◆ ABOUT THIS EXERCISE ◆
Repeat everything in the listing exactly, except for the images.

◆ EXERCISE MATERIAL ◆
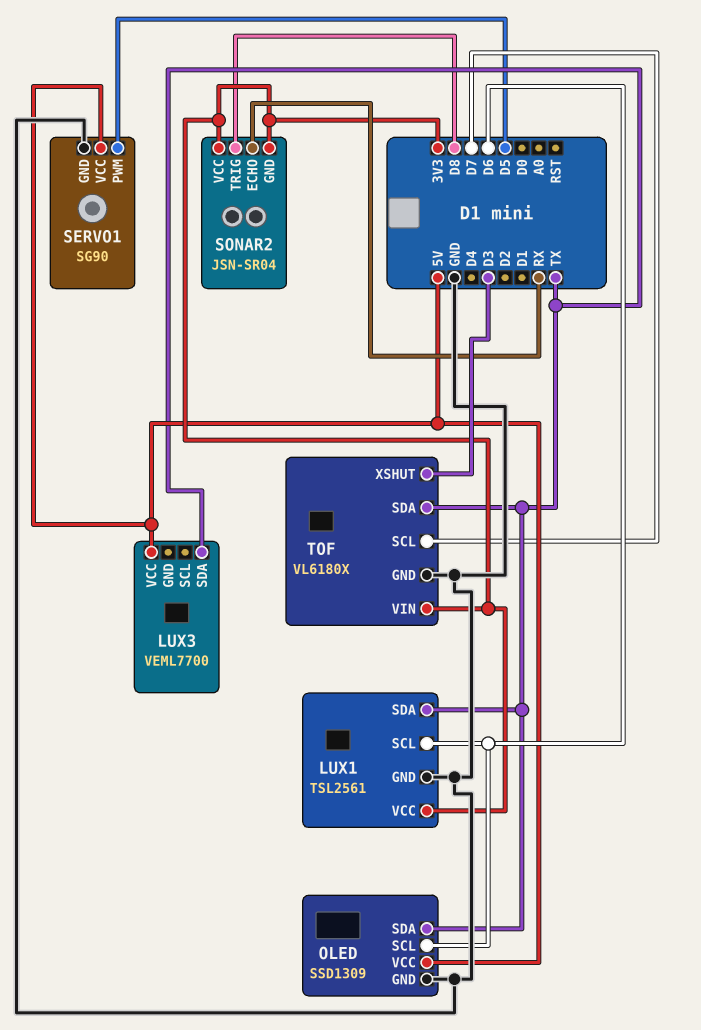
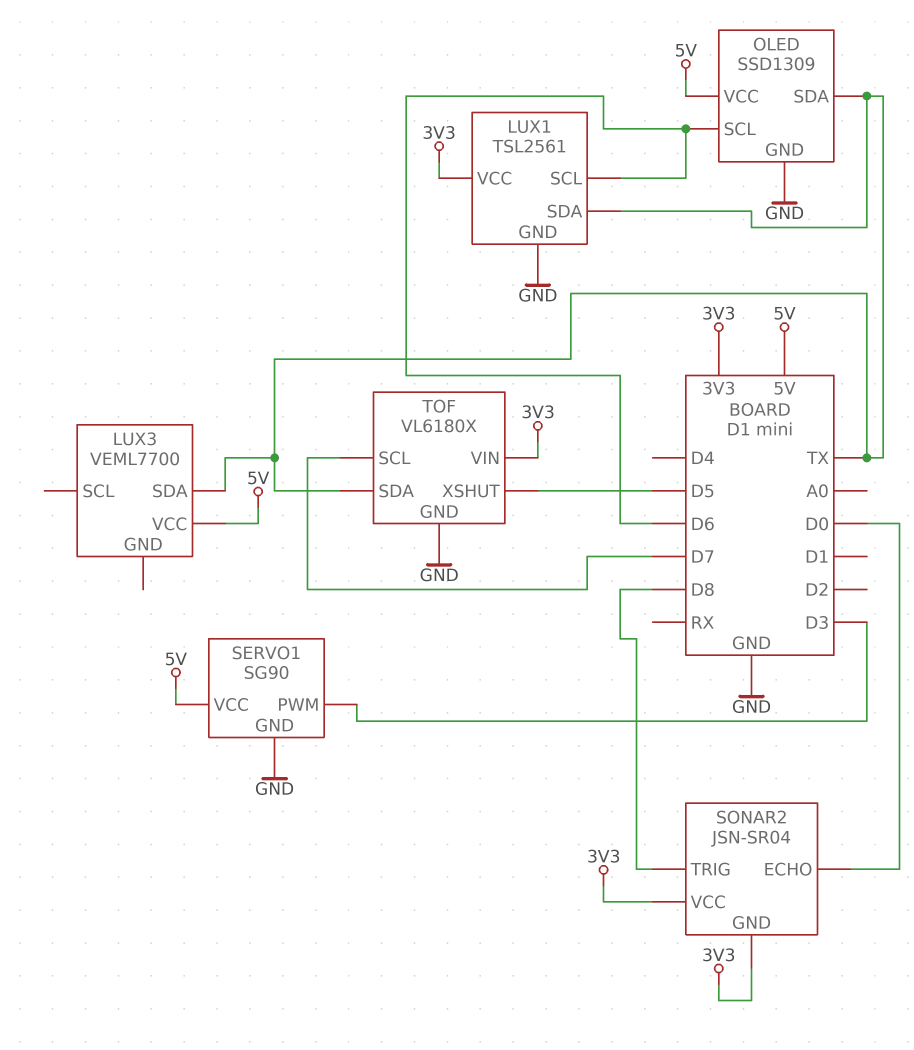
SERVO1 pin PWM: D5 -> D3
SONAR2 pin ECHO: RX -> D0
TOF pin XSHUT: D3 -> D5

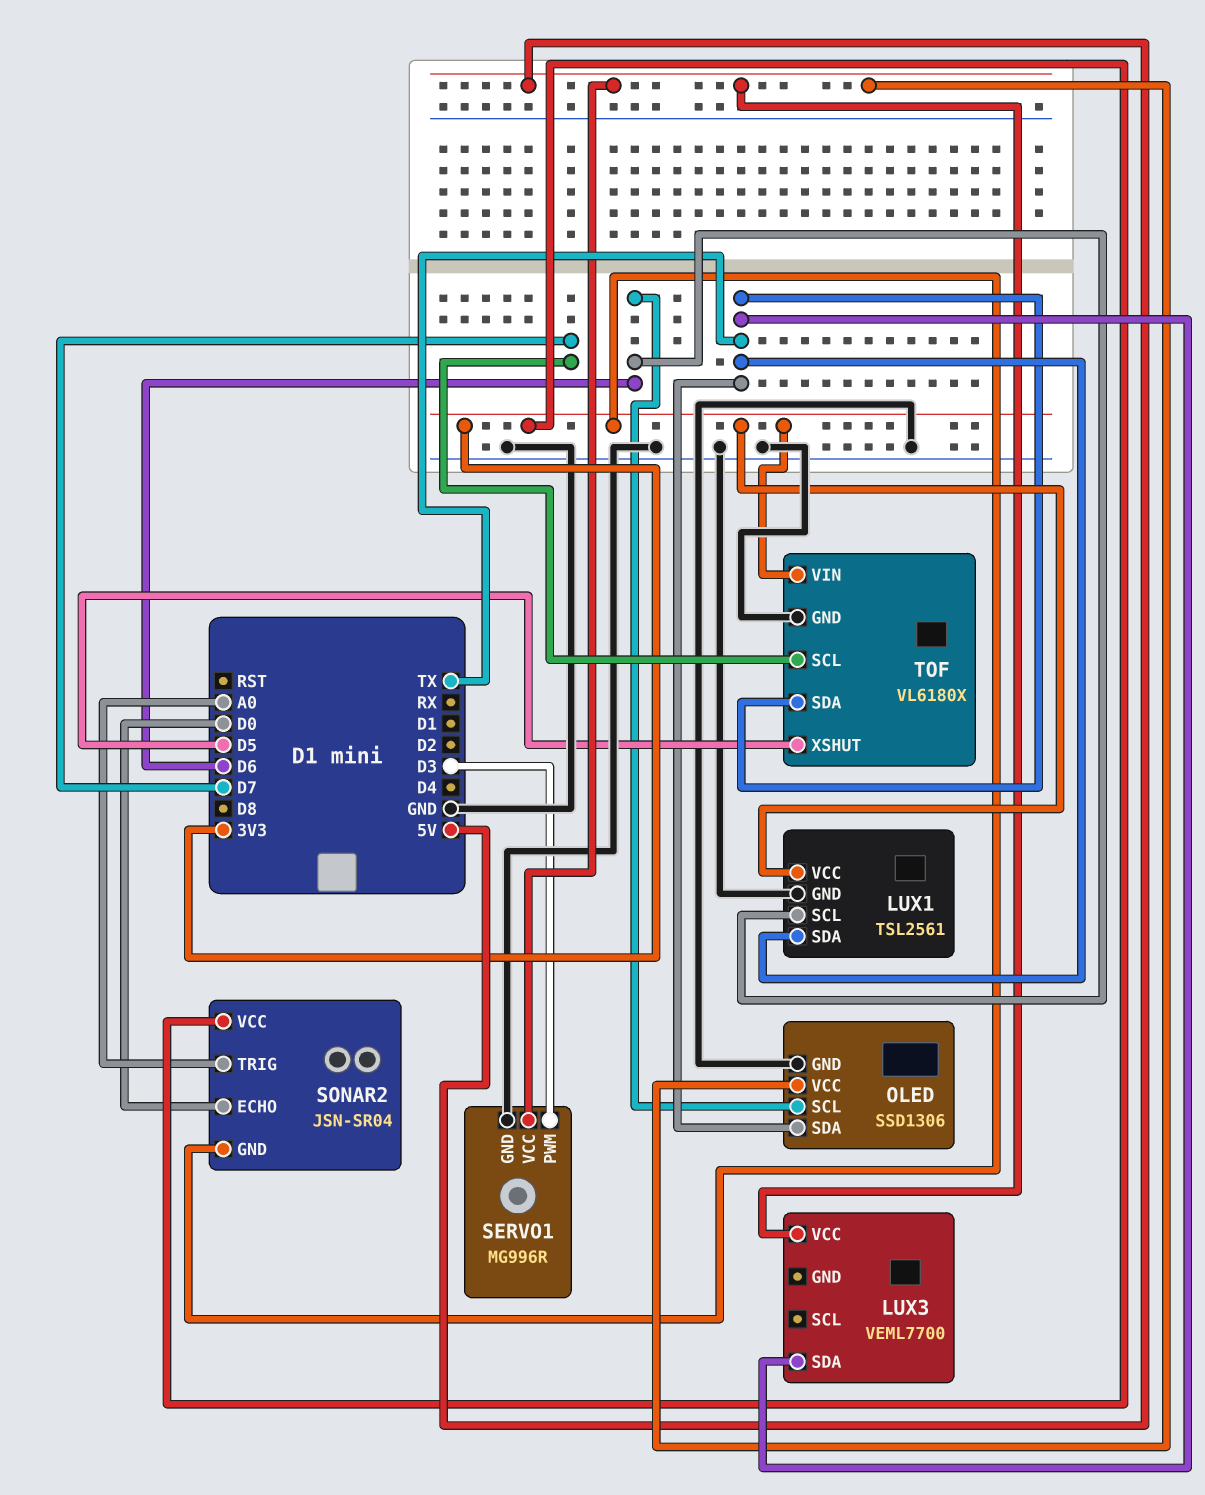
OLED: SSD1309 -> SSD1306
SERVO1: SG90 -> MG996R
SONAR2 pin TRIG: D8 -> A0

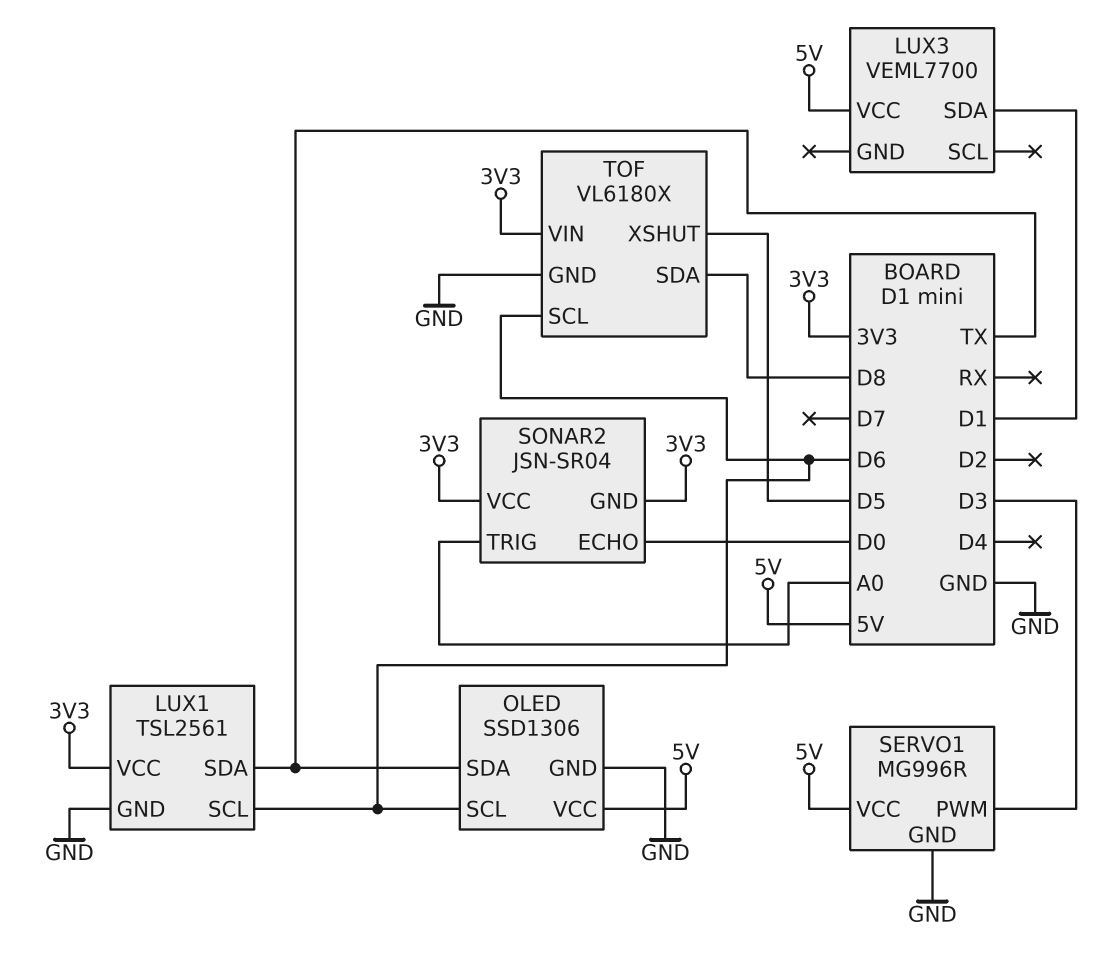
LUX3 pin SDA: TX -> D1
TOF pin SCL: D7 -> D6
TOF pin SDA: TX -> D8

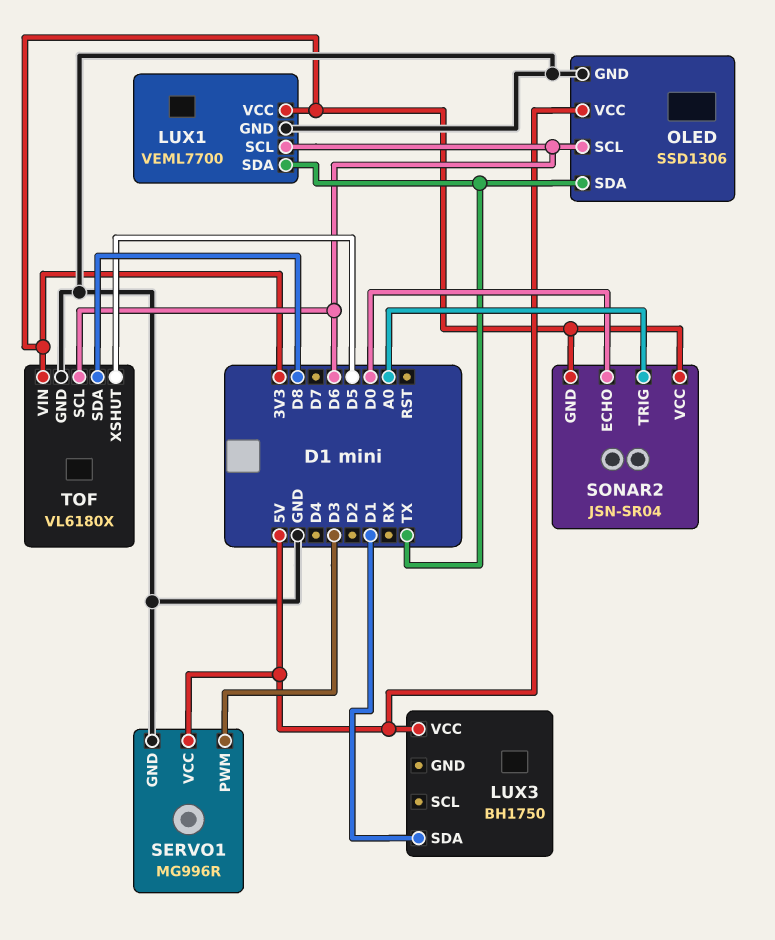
LUX1: TSL2561 -> VEML7700
LUX3: VEML7700 -> BH1750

◆ TASK SOLUTION ◆
SERVO1 pin PWM: D5 -> D3
SONAR2 pin ECHO: RX -> D0
TOF pin XSHUT: D3 -> D5

OLED: SSD1309 -> SSD1306
SERVO1: SG90 -> MG996R
SONAR2 pin TRIG: D8 -> A0

LUX3 pin SDA: TX -> D1
TOF pin SCL: D7 -> D6
TOF pin SDA: TX -> D8

LUX1: TSL2561 -> VEML7700
LUX3: VEML7700 -> BH1750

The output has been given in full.